Instructions to follow
Look for the line with "TP101: none -> test point (NET40)"; please transcribe it and every later line in the entries exactly, up to the end, leaving pictures out.

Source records
◇ ◇ ◇ ◇

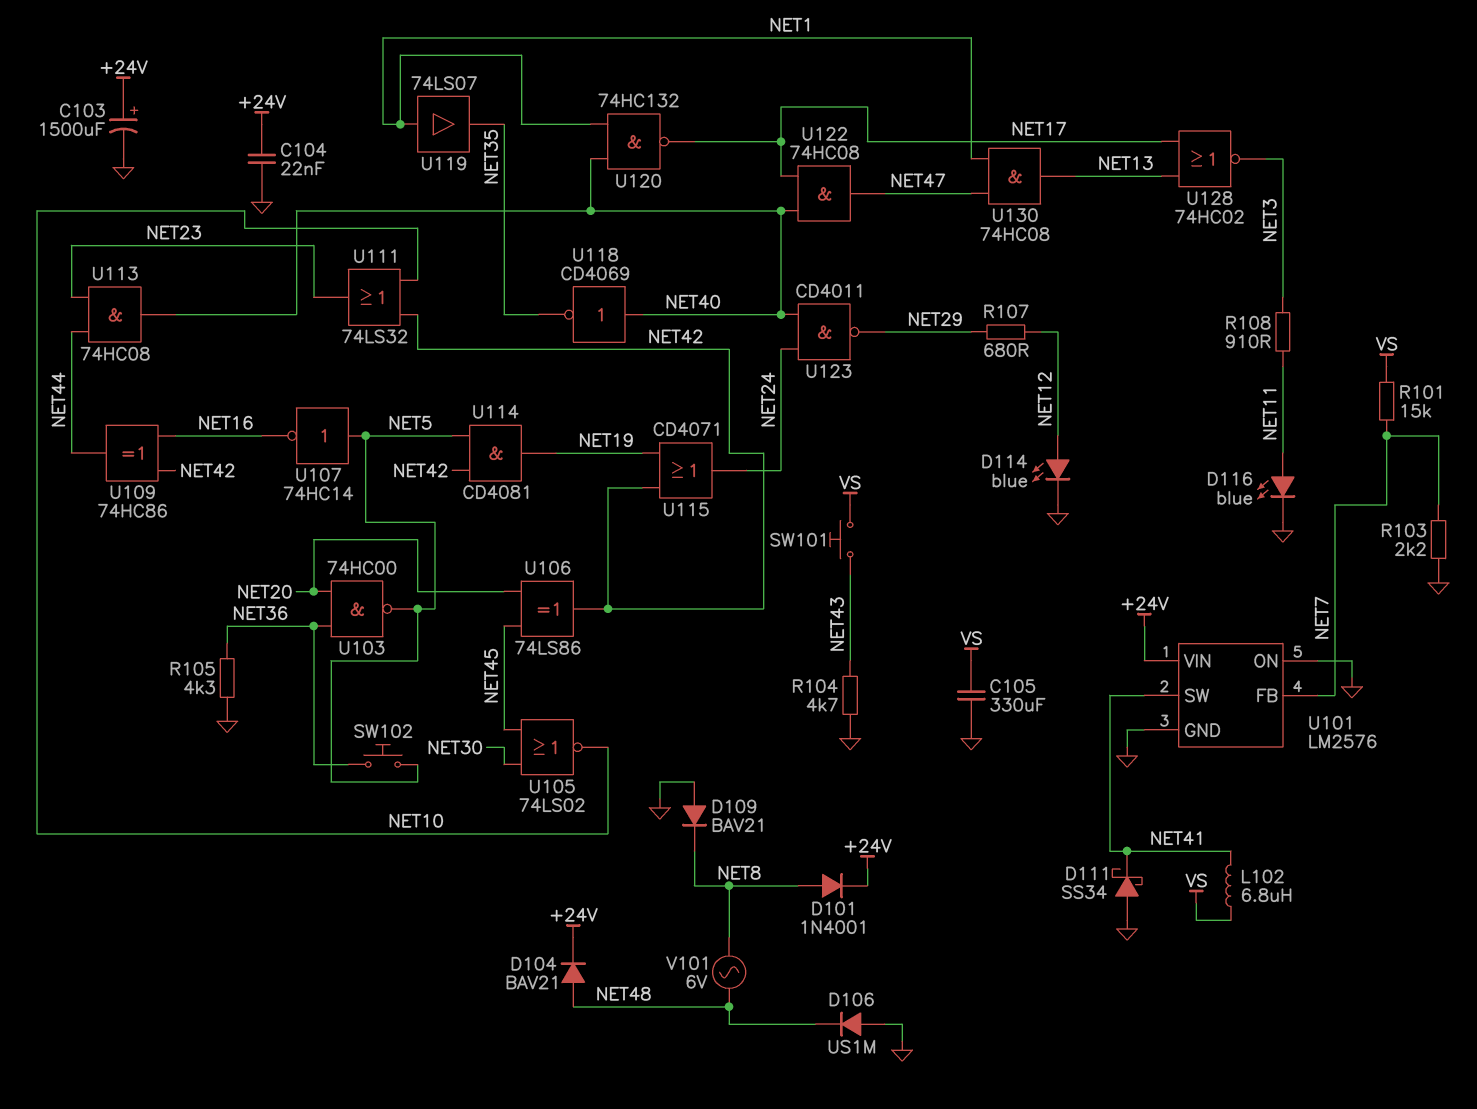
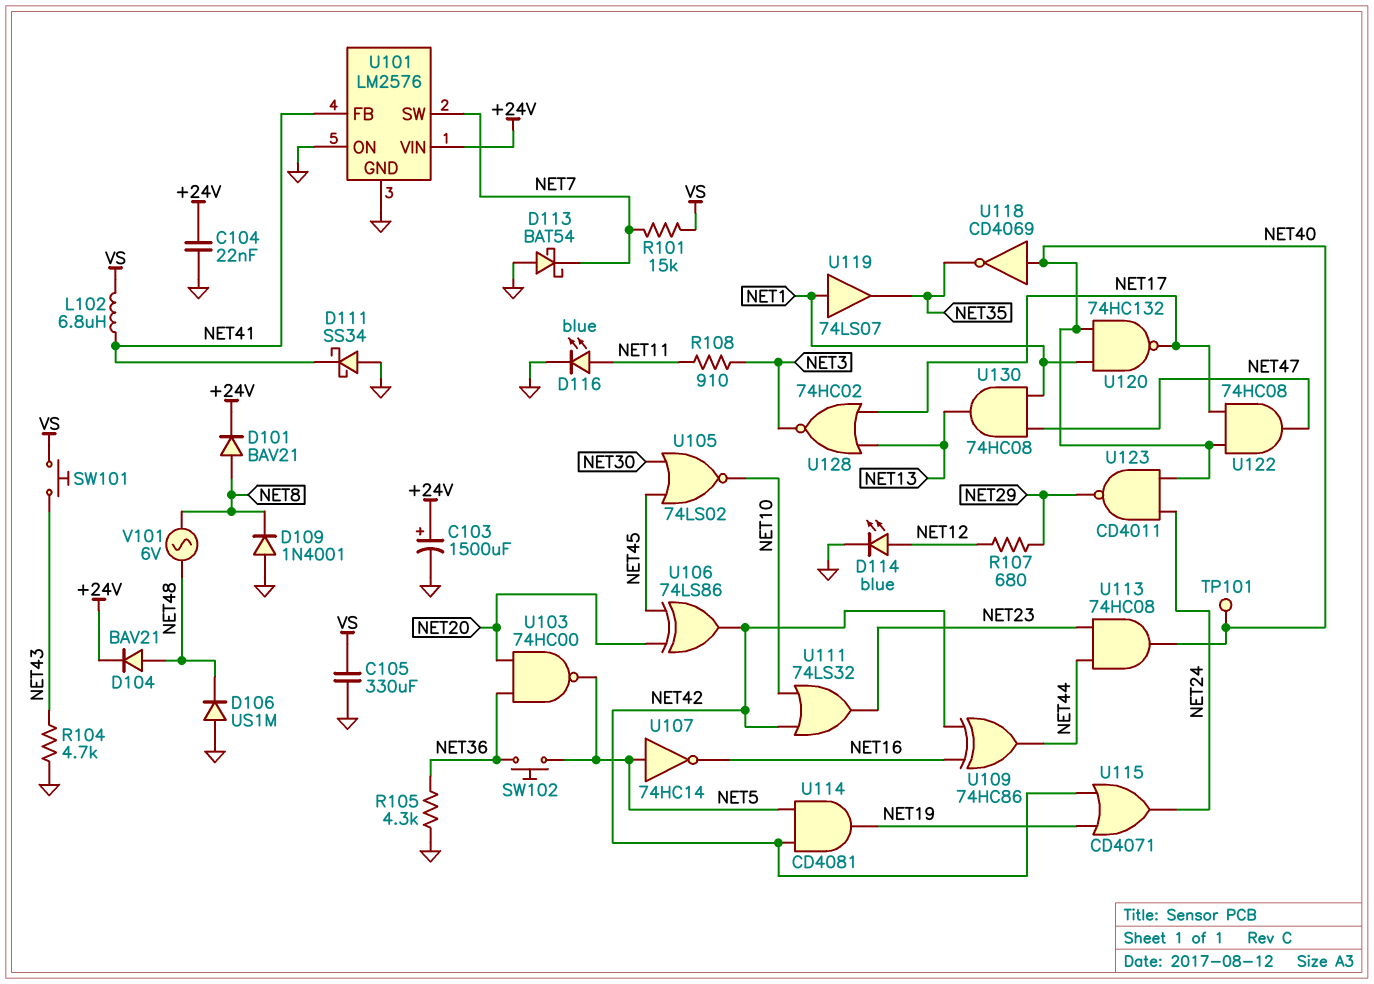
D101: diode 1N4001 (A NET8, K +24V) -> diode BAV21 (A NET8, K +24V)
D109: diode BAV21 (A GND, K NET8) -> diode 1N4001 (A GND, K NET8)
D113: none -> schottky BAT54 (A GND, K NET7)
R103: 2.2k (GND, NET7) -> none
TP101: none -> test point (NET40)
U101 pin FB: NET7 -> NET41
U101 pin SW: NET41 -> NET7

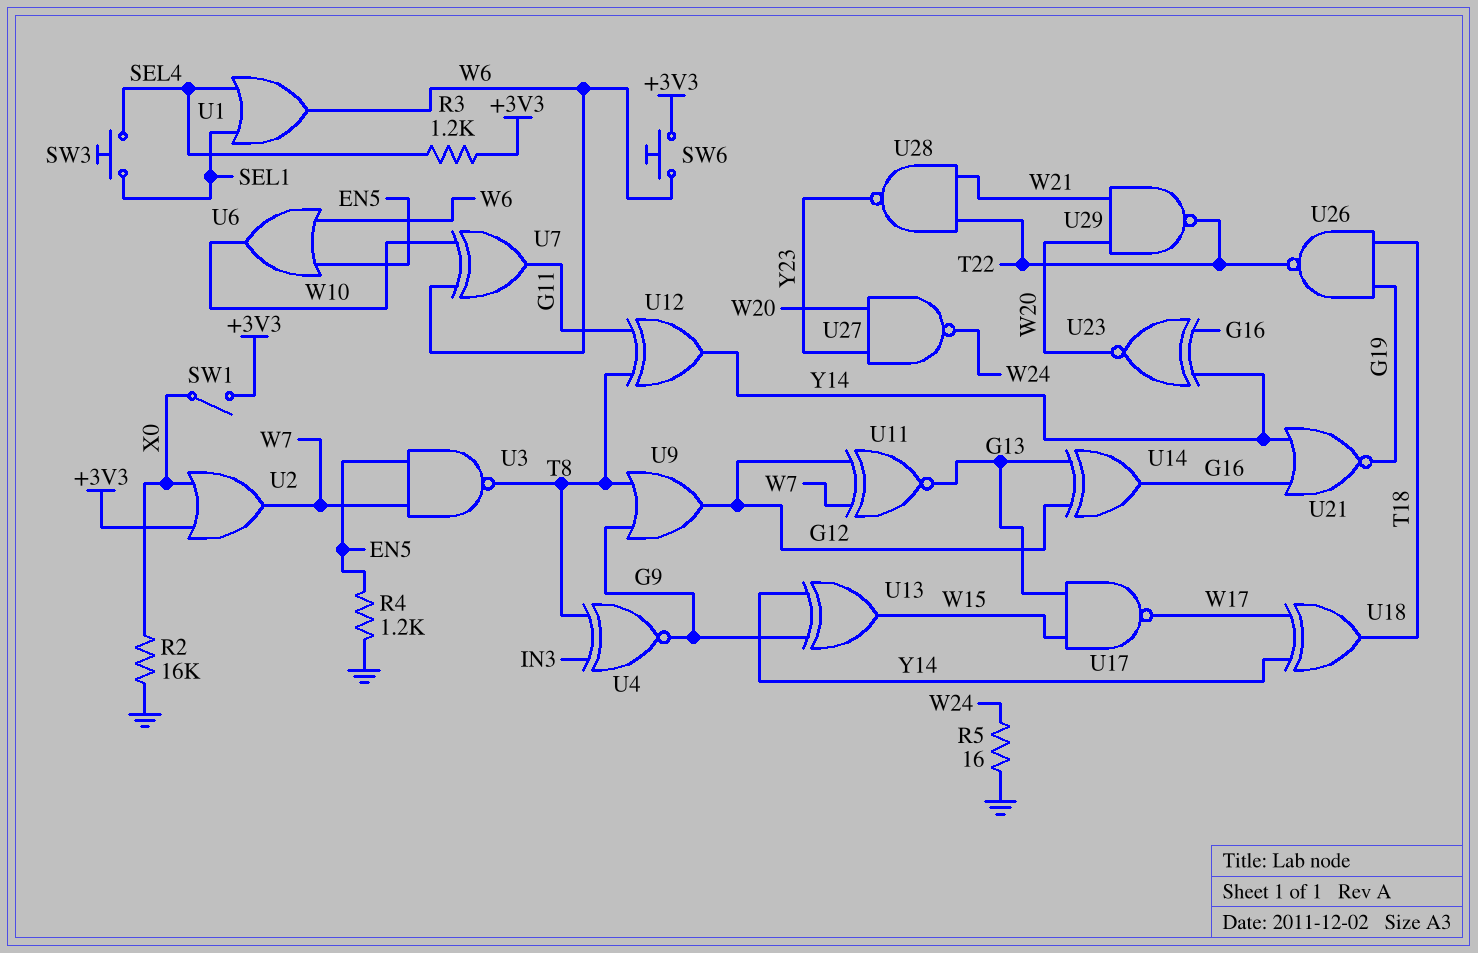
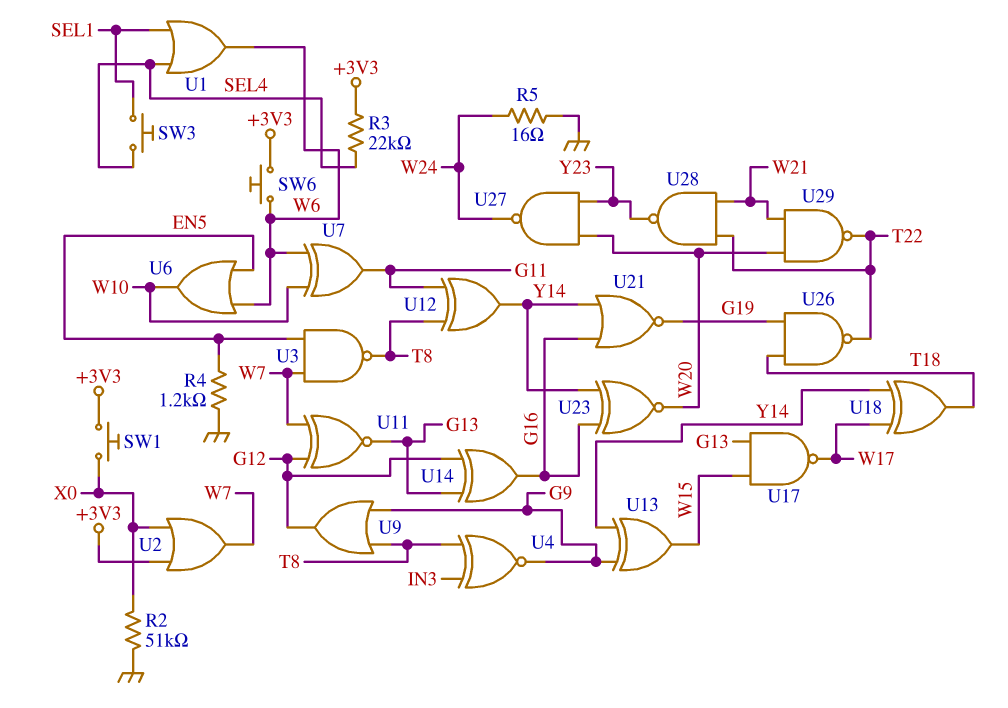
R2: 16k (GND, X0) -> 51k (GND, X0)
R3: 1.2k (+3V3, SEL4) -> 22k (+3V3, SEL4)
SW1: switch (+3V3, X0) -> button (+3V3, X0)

◇ ◇ ◇ ◇

Your solution
TP101: none -> test point (NET40)
U101 pin FB: NET7 -> NET41
U101 pin SW: NET41 -> NET7

R2: 16k (GND, X0) -> 51k (GND, X0)
R3: 1.2k (+3V3, SEL4) -> 22k (+3V3, SEL4)
SW1: switch (+3V3, X0) -> button (+3V3, X0)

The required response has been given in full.